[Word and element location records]
────────

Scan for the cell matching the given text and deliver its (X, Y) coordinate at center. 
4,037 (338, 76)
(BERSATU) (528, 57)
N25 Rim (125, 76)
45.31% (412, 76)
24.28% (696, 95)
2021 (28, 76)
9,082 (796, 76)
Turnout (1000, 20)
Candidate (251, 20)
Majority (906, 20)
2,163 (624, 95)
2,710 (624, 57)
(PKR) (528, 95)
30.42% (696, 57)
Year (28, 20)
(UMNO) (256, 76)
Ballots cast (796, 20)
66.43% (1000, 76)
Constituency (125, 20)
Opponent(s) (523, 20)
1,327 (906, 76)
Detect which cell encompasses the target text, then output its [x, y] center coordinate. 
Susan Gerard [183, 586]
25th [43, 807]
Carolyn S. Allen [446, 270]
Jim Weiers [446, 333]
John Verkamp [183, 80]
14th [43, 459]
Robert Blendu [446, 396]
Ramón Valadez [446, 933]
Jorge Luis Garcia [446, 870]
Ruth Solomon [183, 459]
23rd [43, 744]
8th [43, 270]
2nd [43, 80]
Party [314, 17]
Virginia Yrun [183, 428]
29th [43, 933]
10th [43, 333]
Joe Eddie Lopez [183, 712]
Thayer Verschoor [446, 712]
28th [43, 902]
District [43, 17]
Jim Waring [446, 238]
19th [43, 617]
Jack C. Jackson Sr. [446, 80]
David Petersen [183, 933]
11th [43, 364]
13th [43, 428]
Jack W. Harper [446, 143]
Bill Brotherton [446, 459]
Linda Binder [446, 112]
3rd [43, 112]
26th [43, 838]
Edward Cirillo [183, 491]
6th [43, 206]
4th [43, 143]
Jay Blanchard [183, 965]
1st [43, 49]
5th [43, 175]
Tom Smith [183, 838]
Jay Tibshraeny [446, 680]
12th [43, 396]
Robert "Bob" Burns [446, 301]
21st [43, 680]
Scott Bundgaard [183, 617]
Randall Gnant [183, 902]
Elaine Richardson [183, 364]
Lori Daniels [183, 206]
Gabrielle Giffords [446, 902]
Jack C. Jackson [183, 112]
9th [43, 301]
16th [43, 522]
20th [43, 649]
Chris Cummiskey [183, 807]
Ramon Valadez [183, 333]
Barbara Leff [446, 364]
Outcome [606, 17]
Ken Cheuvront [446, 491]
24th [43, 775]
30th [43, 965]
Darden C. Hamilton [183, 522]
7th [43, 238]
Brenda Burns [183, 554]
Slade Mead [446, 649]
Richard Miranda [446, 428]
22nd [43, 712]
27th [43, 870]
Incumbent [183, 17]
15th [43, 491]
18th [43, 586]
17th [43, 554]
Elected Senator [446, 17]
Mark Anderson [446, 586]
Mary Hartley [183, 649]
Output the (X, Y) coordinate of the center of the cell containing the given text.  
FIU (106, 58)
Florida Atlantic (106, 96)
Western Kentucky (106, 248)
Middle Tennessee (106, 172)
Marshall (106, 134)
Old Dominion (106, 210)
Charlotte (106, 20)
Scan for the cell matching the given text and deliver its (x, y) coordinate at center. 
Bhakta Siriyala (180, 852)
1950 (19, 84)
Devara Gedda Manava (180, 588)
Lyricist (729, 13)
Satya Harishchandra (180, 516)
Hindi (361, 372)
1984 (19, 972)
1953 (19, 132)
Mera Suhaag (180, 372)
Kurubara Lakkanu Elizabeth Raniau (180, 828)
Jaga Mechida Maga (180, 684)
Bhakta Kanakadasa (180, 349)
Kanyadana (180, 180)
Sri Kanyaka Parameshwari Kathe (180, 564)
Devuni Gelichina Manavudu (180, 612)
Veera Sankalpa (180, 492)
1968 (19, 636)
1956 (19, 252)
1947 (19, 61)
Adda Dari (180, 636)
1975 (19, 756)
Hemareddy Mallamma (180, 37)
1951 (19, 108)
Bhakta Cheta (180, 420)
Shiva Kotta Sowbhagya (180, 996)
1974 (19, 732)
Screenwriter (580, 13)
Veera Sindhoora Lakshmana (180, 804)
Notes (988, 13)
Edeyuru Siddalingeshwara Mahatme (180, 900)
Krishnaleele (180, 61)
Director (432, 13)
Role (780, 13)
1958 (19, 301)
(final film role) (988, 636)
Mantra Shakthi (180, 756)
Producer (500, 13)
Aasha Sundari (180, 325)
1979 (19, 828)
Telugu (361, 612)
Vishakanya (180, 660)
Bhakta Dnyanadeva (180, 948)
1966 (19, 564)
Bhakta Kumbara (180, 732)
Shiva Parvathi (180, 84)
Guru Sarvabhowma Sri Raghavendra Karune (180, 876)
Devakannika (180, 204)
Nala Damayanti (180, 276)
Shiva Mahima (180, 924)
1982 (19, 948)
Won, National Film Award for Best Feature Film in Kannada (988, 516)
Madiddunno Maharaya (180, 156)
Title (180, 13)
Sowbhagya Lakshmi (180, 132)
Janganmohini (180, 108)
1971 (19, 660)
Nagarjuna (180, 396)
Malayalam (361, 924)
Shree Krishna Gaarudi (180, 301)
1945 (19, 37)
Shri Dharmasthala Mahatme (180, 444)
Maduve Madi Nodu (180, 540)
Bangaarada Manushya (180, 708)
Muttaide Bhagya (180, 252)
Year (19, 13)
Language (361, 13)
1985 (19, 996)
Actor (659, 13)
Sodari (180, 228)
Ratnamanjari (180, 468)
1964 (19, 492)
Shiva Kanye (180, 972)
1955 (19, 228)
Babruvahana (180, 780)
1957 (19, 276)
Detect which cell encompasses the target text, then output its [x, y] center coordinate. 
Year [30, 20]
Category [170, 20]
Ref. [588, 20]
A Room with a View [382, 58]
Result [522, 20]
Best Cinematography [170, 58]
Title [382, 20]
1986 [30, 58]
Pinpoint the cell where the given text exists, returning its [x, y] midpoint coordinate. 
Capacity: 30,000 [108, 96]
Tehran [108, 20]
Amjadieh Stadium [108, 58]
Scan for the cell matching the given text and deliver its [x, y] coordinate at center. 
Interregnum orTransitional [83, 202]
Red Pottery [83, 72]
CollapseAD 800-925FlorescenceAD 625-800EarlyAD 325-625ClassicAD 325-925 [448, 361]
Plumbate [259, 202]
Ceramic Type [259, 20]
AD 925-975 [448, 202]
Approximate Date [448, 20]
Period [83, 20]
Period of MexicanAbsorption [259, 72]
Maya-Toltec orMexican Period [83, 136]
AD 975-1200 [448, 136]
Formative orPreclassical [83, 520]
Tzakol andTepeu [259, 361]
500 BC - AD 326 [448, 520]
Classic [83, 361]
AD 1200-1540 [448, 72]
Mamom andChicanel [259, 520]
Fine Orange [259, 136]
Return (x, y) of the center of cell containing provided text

────────

* Set task
Output the listing verbatim from its first line through the line holding "Tom Smith [183, 838]", inclusive.

* Response for this exercise
Scan for the cell matching the given text and deliver its (X, Y) coordinate at center. 
4,037 (338, 76)
(BERSATU) (528, 57)
N25 Rim (125, 76)
45.31% (412, 76)
24.28% (696, 95)
2021 (28, 76)
9,082 (796, 76)
Turnout (1000, 20)
Candidate (251, 20)
Majority (906, 20)
2,163 (624, 95)
2,710 (624, 57)
(PKR) (528, 95)
30.42% (696, 57)
Year (28, 20)
(UMNO) (256, 76)
Ballots cast (796, 20)
66.43% (1000, 76)
Constituency (125, 20)
Opponent(s) (523, 20)
1,327 (906, 76)
Detect which cell encompasses the target text, then output its [x, y] center coordinate. 
Susan Gerard [183, 586]
25th [43, 807]
Carolyn S. Allen [446, 270]
Jim Weiers [446, 333]
John Verkamp [183, 80]
14th [43, 459]
Robert Blendu [446, 396]
Ramón Valadez [446, 933]
Jorge Luis Garcia [446, 870]
Ruth Solomon [183, 459]
23rd [43, 744]
8th [43, 270]
2nd [43, 80]
Party [314, 17]
Virginia Yrun [183, 428]
29th [43, 933]
10th [43, 333]
Joe Eddie Lopez [183, 712]
Thayer Verschoor [446, 712]
28th [43, 902]
District [43, 17]
Jim Waring [446, 238]
19th [43, 617]
Jack C. Jackson Sr. [446, 80]
David Petersen [183, 933]
11th [43, 364]
13th [43, 428]
Jack W. Harper [446, 143]
Bill Brotherton [446, 459]
Linda Binder [446, 112]
3rd [43, 112]
26th [43, 838]
Edward Cirillo [183, 491]
6th [43, 206]
4th [43, 143]
Jay Blanchard [183, 965]
1st [43, 49]
5th [43, 175]
Tom Smith [183, 838]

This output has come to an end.